▼

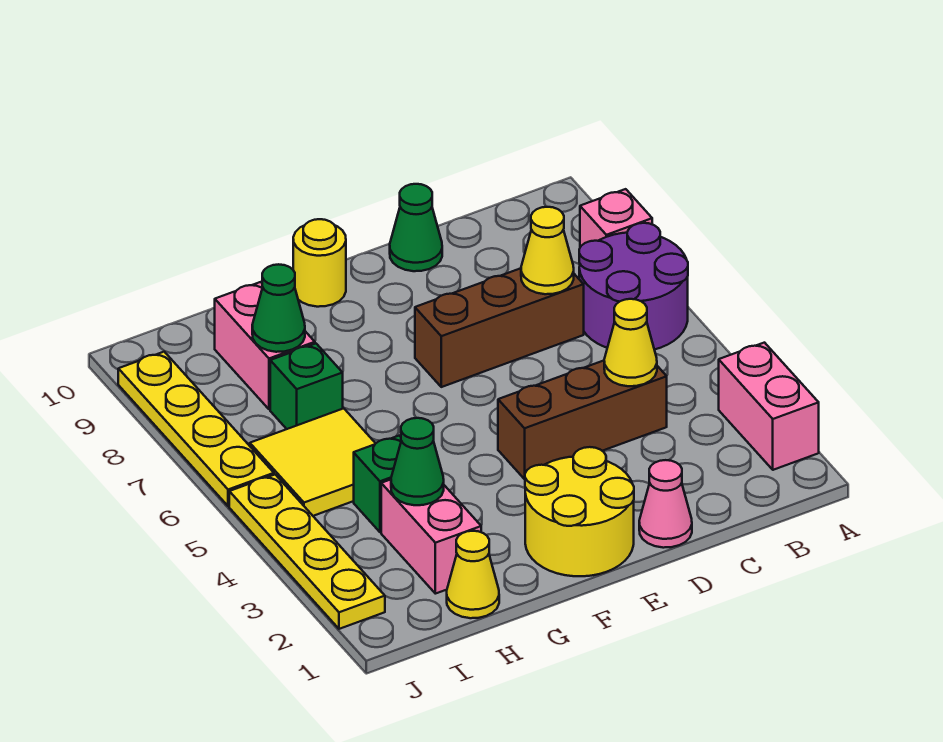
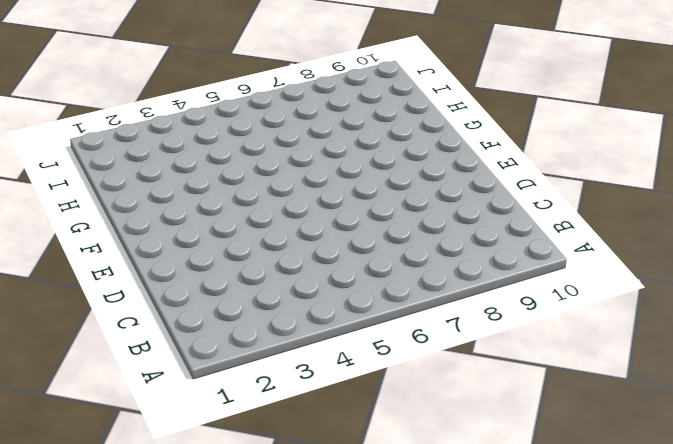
none -> pink brick A2:A3 level 1
none -> purple round brick A6:B7 level 1
none -> pink brick A8 level 1

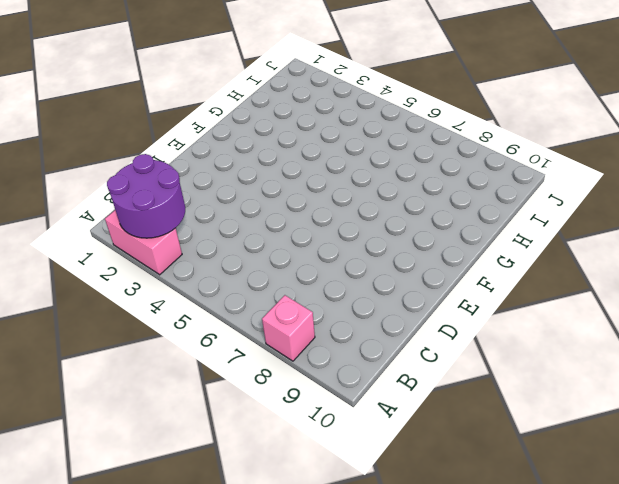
purple round brick A2:B3 level 2 -> purple round brick A6:B7 level 1
none -> brown brick C4:E4 level 1
none -> brown brick C7:E7 level 1
none -> pink cone D1 level 1

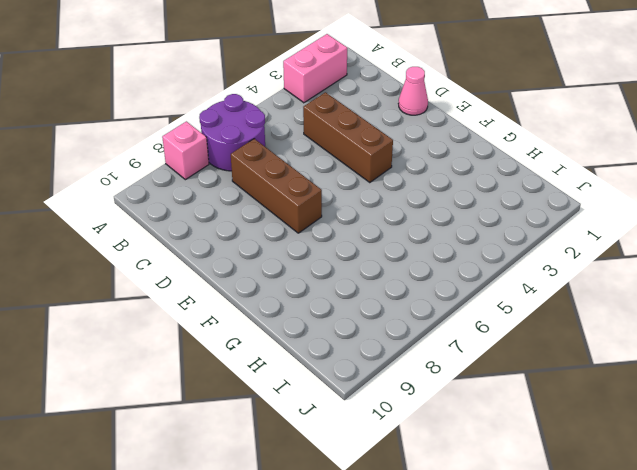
none -> green cone D10 level 1
none -> yellow round brick E1:F2 level 1
none -> yellow round brick F10 level 1

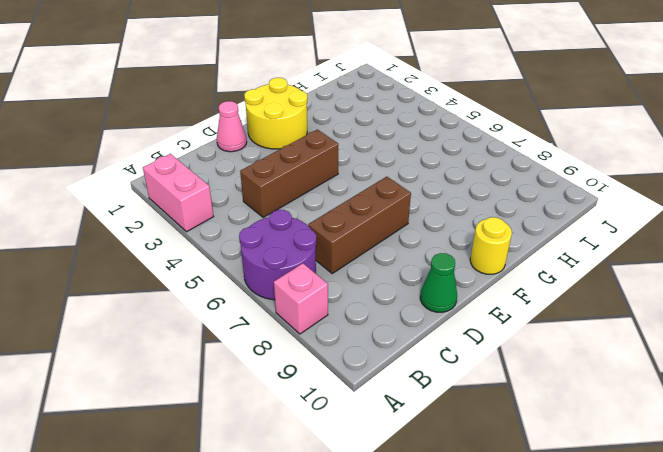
none -> yellow cone H1 level 1
none -> pink brick H2:H3 level 1
none -> green brick H4 level 1

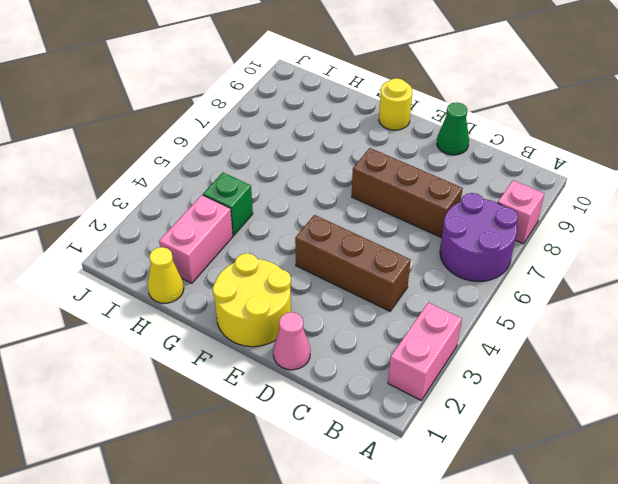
none -> yellow tile H5:I6 level 1
none -> green brick H7 level 1
none -> pink brick H8:H9 level 1

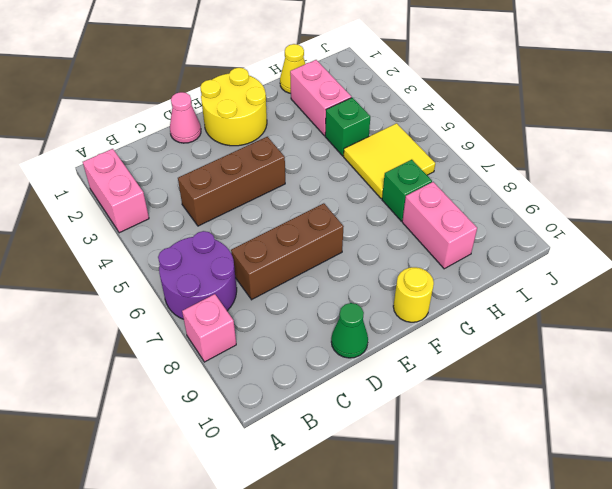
none -> yellow plate J2:J5 level 1
none -> yellow plate J6:J9 level 1
none -> yellow cone C4 level 2

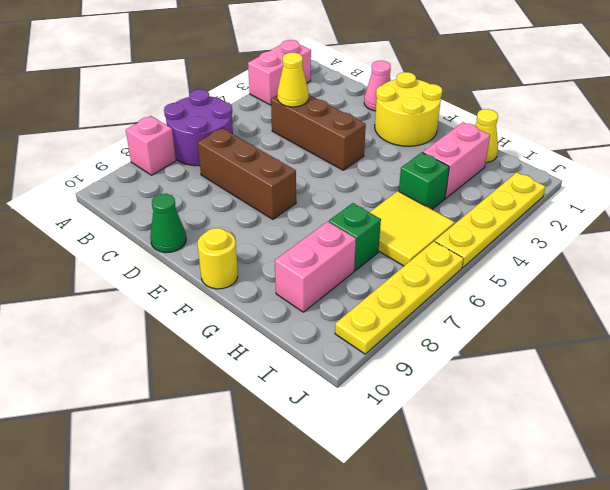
none -> yellow cone C7 level 2
none -> green cone H3 level 2
none -> green cone H8 level 2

▲

Using the records above, count every line that includes the word "plate", and state the number only.

2